§ Activity: Look below for the line that contains "C7: 100nF (FILT, GND) -> 100nF (CLK, FILT)", then copy it and each following line exactly, through and including the line that contains "J4 pin 2: PWR -> GND".

Dataset records below:

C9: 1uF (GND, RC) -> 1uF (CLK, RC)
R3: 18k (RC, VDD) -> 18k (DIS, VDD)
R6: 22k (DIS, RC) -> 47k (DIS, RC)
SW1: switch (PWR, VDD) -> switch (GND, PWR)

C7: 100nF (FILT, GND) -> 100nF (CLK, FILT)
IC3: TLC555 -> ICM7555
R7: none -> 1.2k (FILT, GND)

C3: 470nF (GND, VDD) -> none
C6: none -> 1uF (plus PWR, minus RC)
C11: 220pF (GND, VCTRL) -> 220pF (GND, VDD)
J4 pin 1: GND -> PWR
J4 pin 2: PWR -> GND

End of Dataset records.
Dataset records below:

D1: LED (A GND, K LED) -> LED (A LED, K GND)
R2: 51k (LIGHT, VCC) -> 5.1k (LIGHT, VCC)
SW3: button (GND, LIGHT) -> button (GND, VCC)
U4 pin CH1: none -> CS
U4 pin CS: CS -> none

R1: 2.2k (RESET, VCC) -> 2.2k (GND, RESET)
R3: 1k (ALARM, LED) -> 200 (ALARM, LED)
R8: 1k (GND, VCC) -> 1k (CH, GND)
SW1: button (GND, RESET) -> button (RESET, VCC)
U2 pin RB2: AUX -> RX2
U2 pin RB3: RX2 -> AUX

End of Dataset records.

§ Reply:
C7: 100nF (FILT, GND) -> 100nF (CLK, FILT)
IC3: TLC555 -> ICM7555
R7: none -> 1.2k (FILT, GND)

C3: 470nF (GND, VDD) -> none
C6: none -> 1uF (plus PWR, minus RC)
C11: 220pF (GND, VCTRL) -> 220pF (GND, VDD)
J4 pin 1: GND -> PWR
J4 pin 2: PWR -> GND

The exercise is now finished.